# Exercise instructions
Every entry below should be written out exactly, and no image should appear.

Before and after images:
──────────
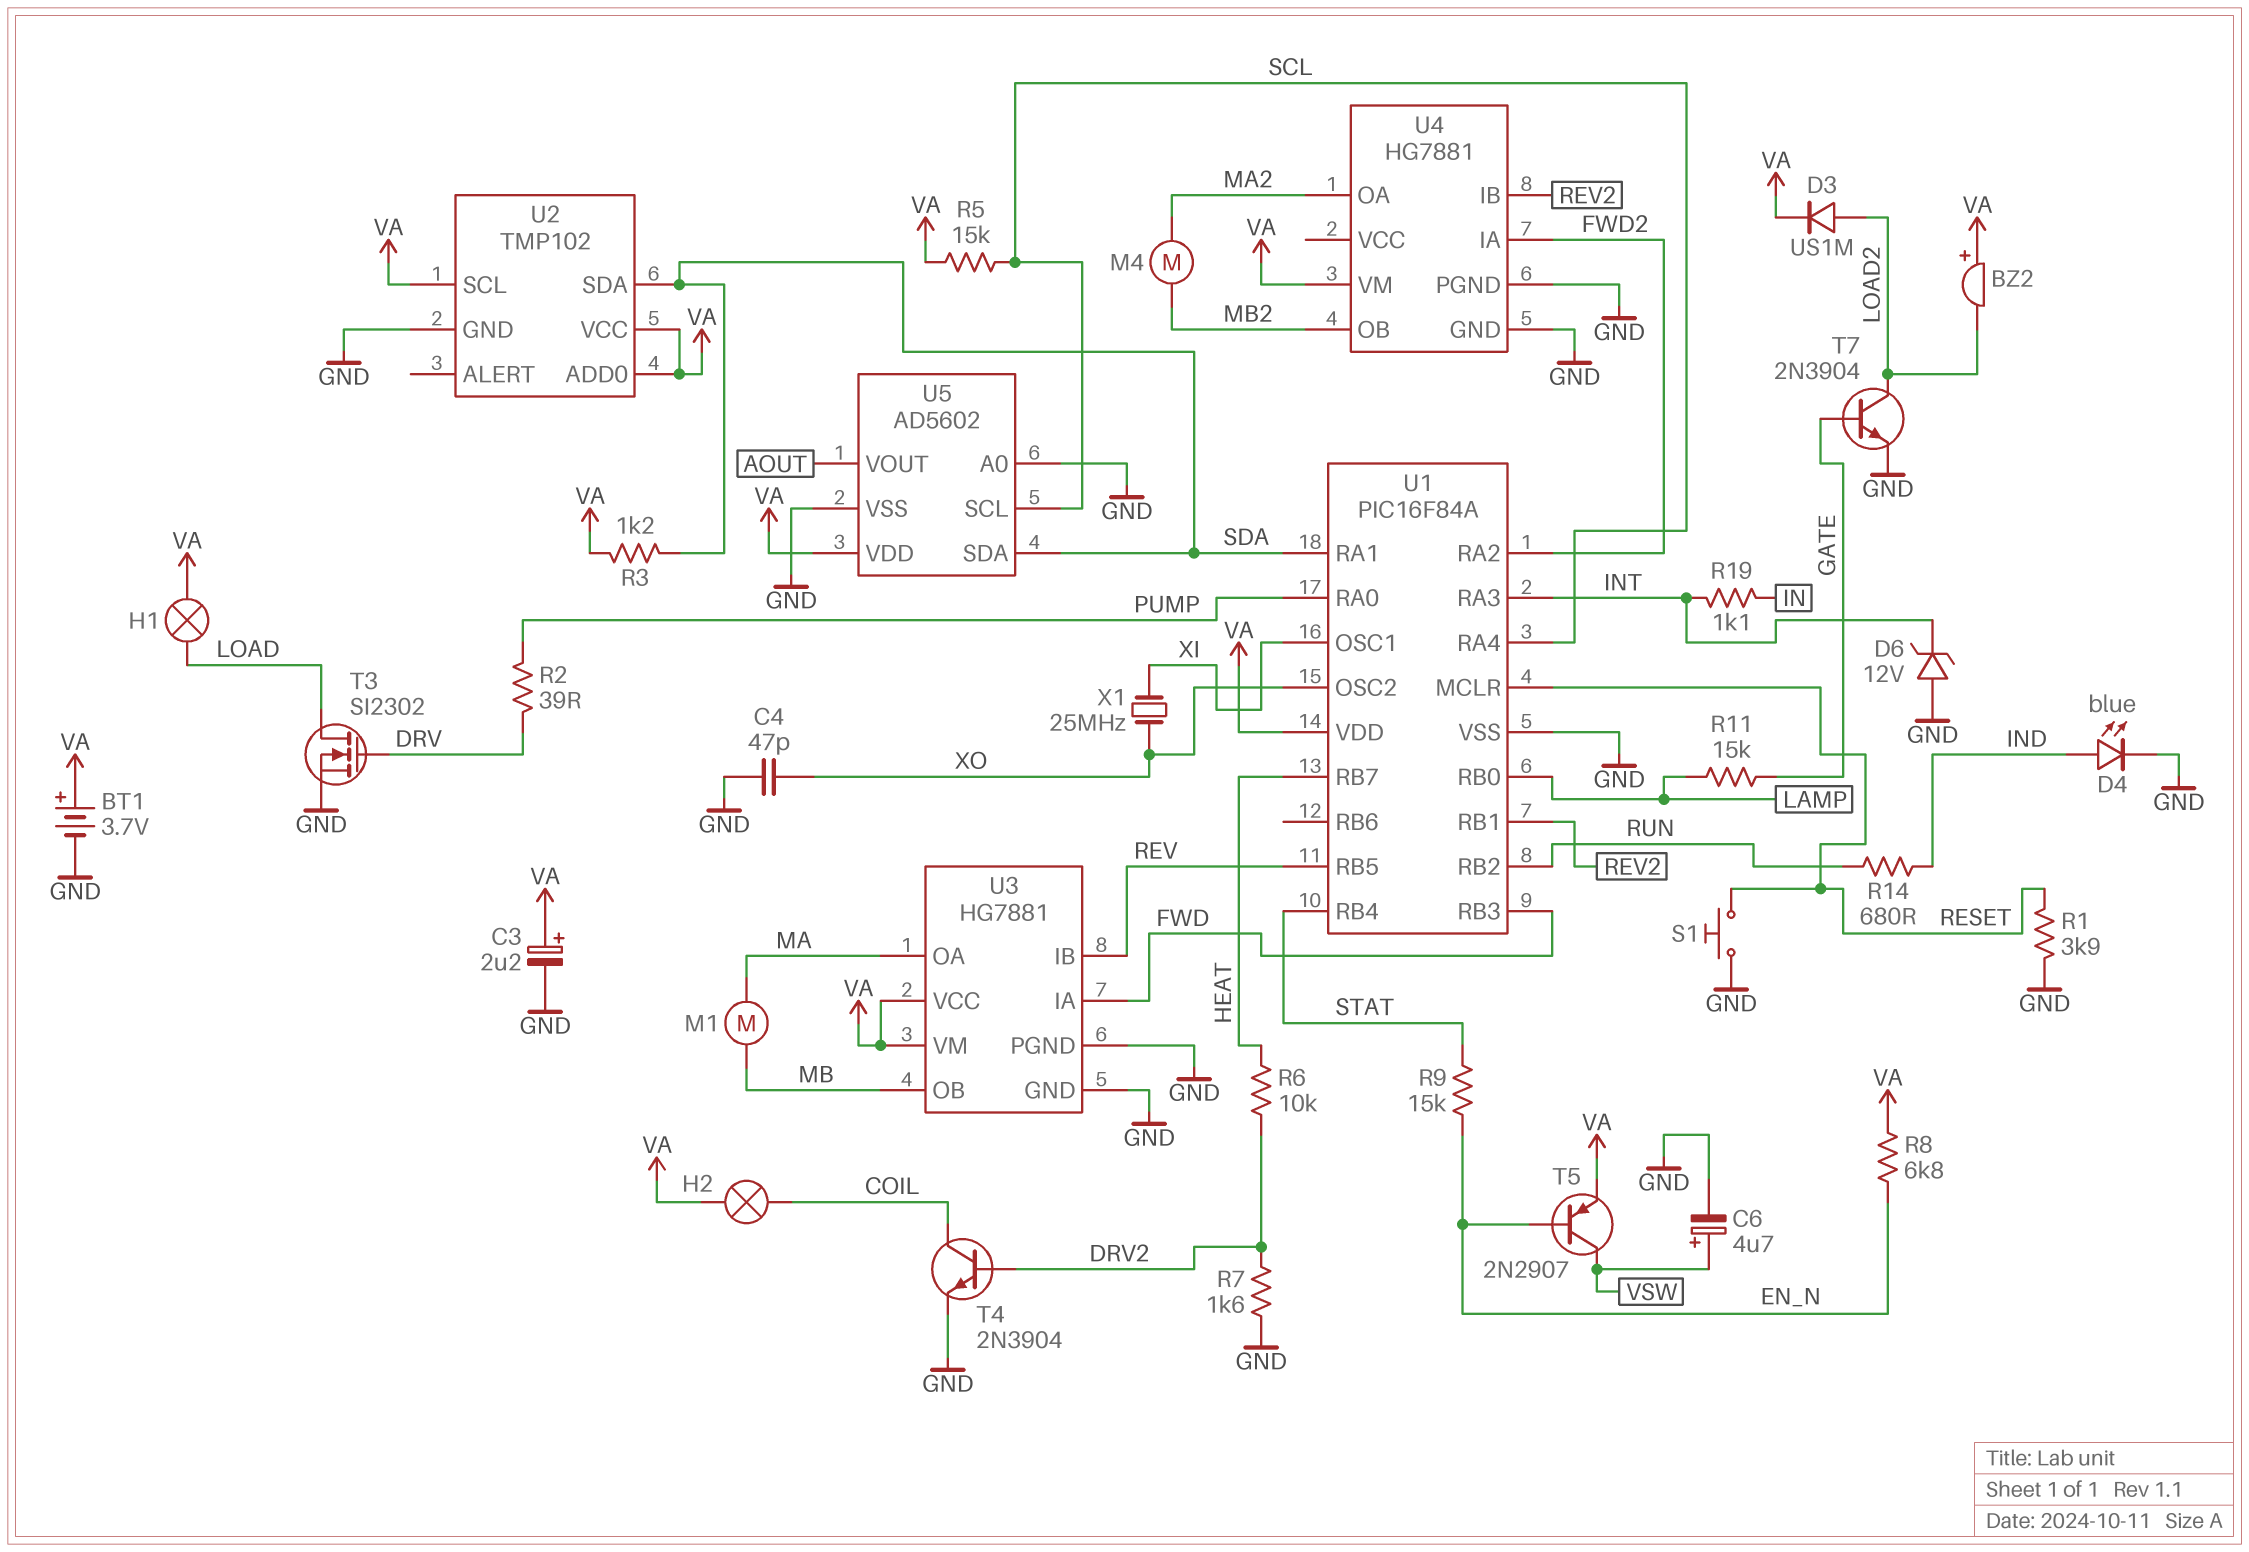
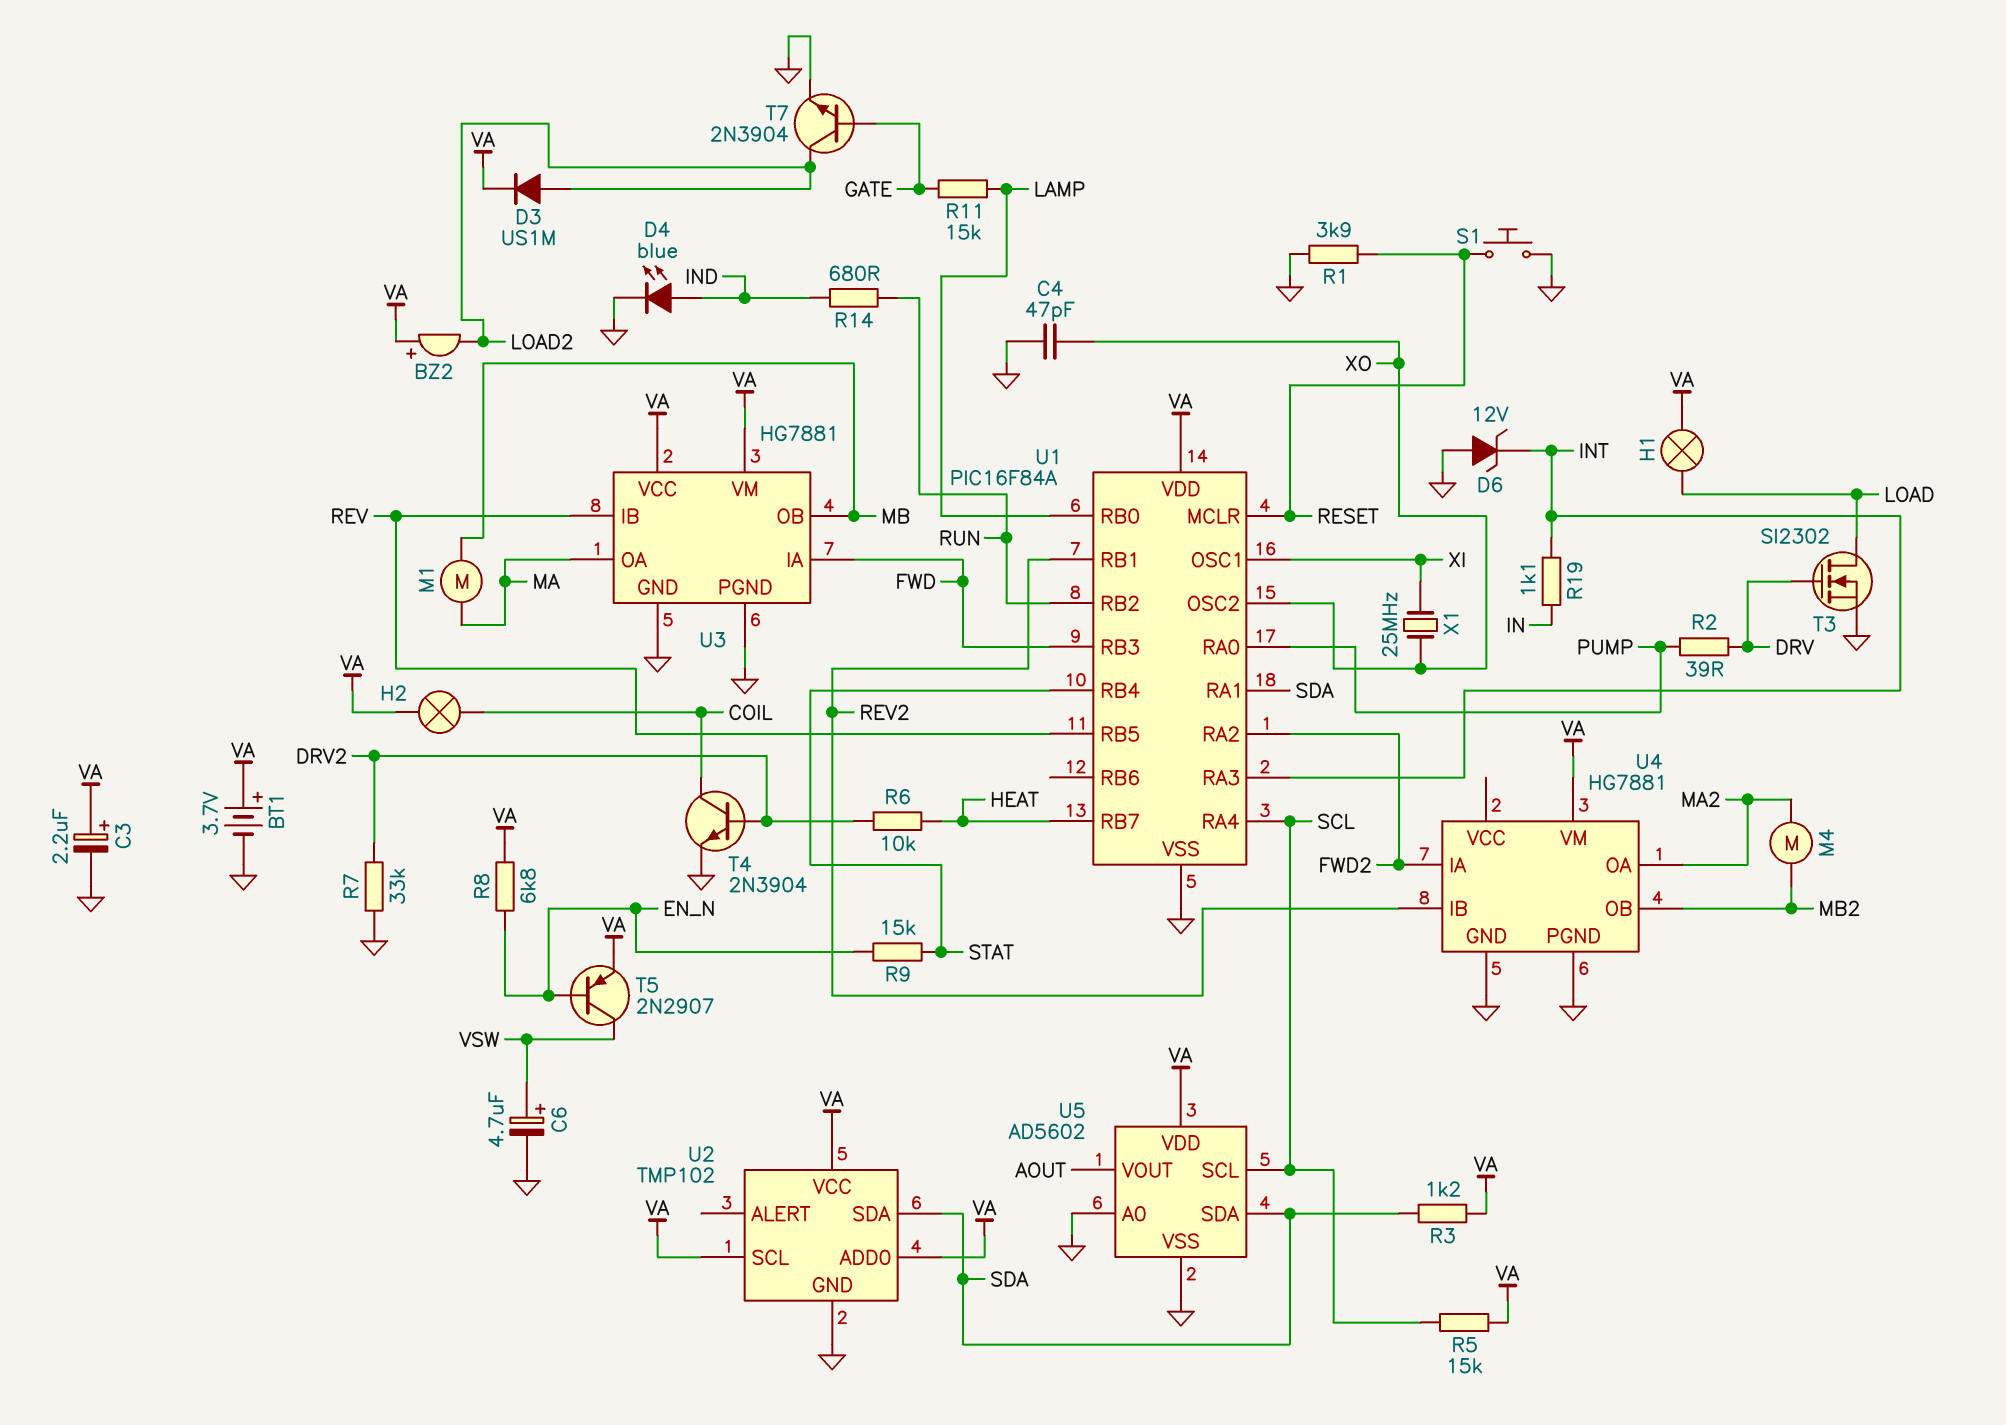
R7: 1.6k (DRV2, GND) -> 33k (DRV2, GND)

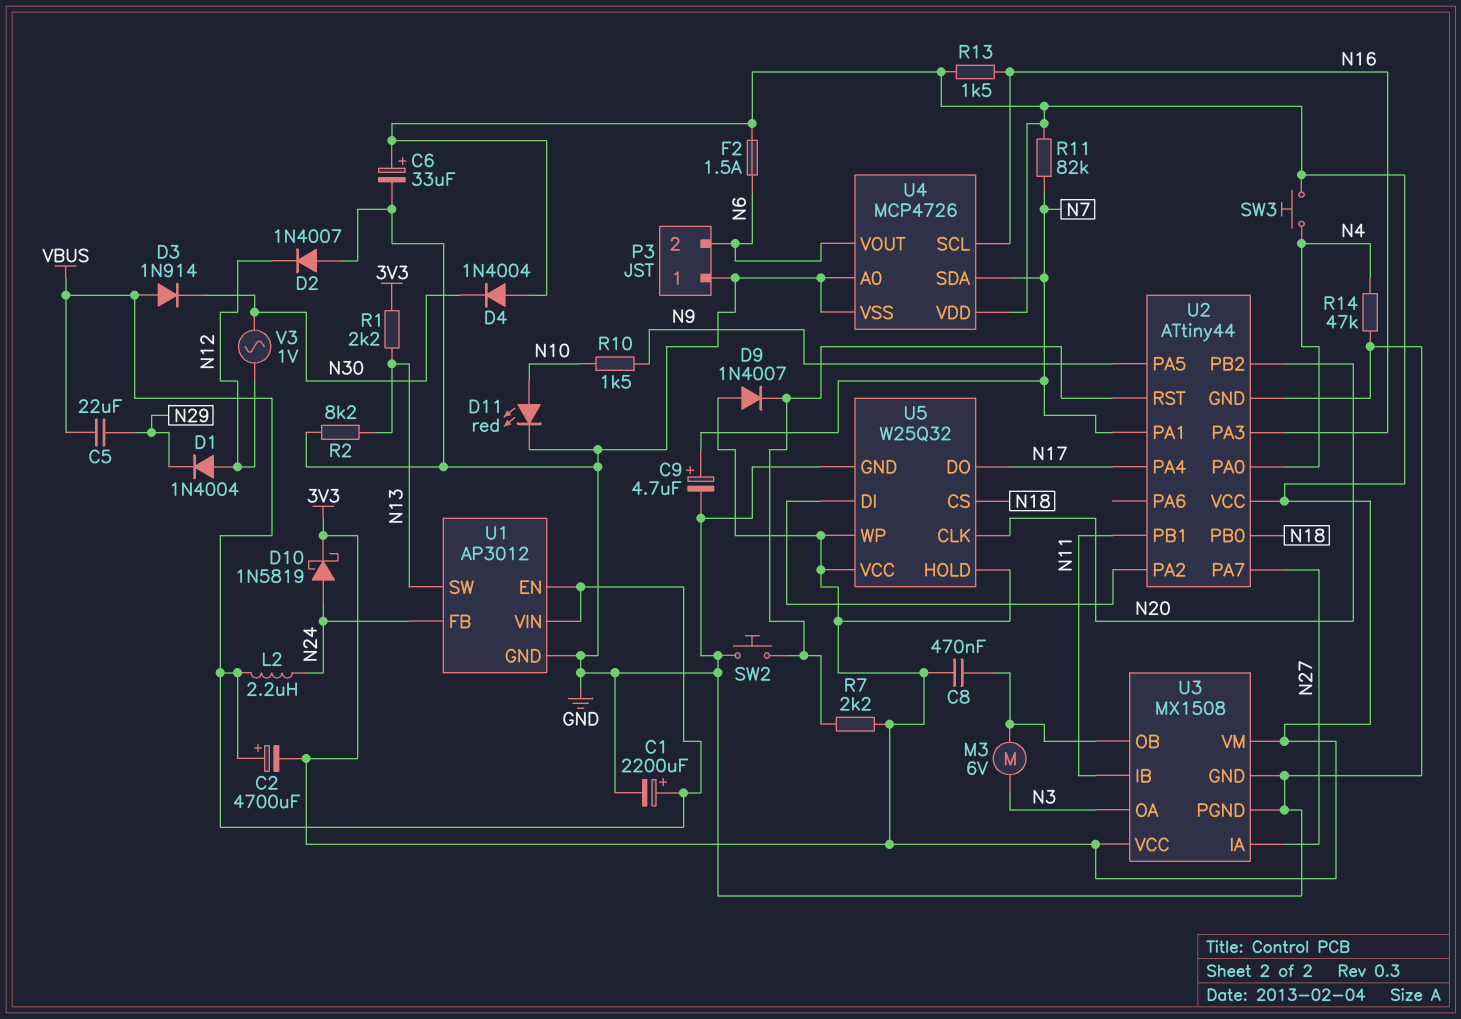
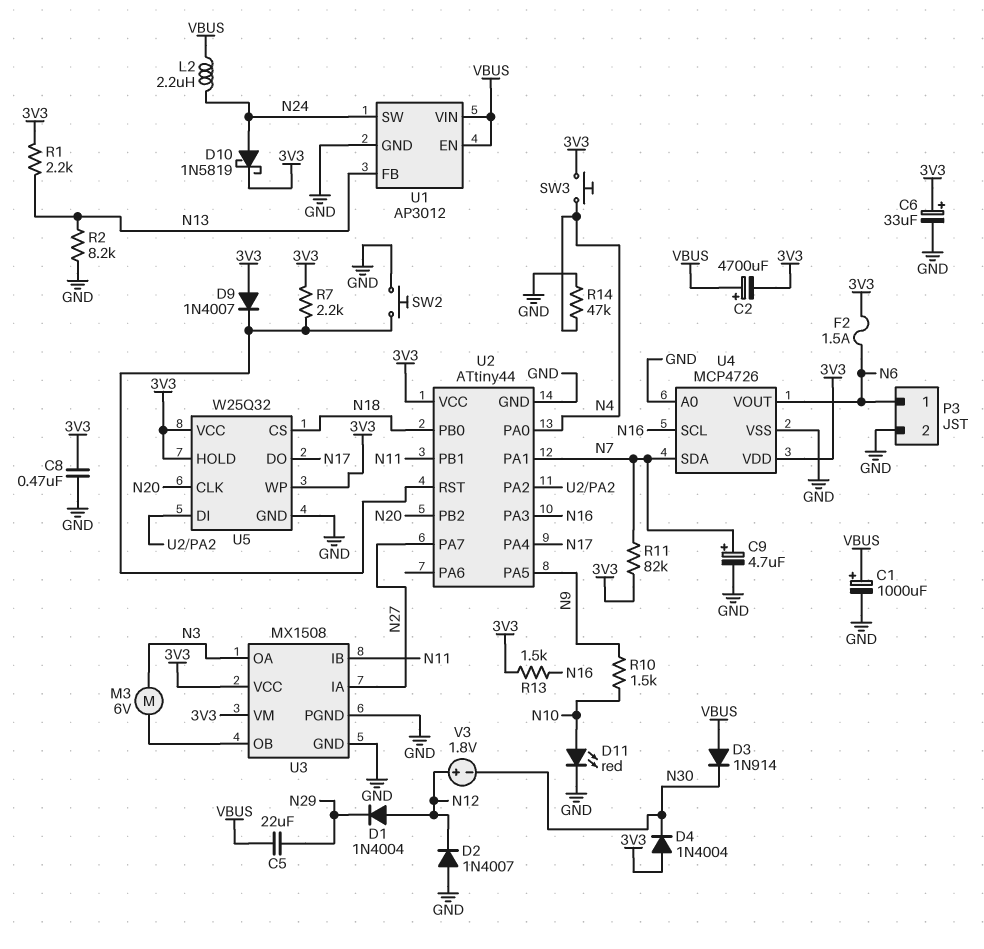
C1: 2200uF (plus VBUS, minus GND) -> 1000uF (plus VBUS, minus GND)
C8: 470nF (3V3, U3/OB) -> 470nF (3V3, GND)
P3 pin 1: GND -> N6
P3 pin 2: N6 -> GND
U1 pin FB: N24 -> N13
U1 pin SW: N13 -> N24
V3: AC 1V (N12, N30) -> 1.8V (plus N12, minus N30)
──────────
# Answer to this problem
R7: 1.6k (DRV2, GND) -> 33k (DRV2, GND)

C1: 2200uF (plus VBUS, minus GND) -> 1000uF (plus VBUS, minus GND)
C8: 470nF (3V3, U3/OB) -> 470nF (3V3, GND)
P3 pin 1: GND -> N6
P3 pin 2: N6 -> GND
U1 pin FB: N24 -> N13
U1 pin SW: N13 -> N24
V3: AC 1V (N12, N30) -> 1.8V (plus N12, minus N30)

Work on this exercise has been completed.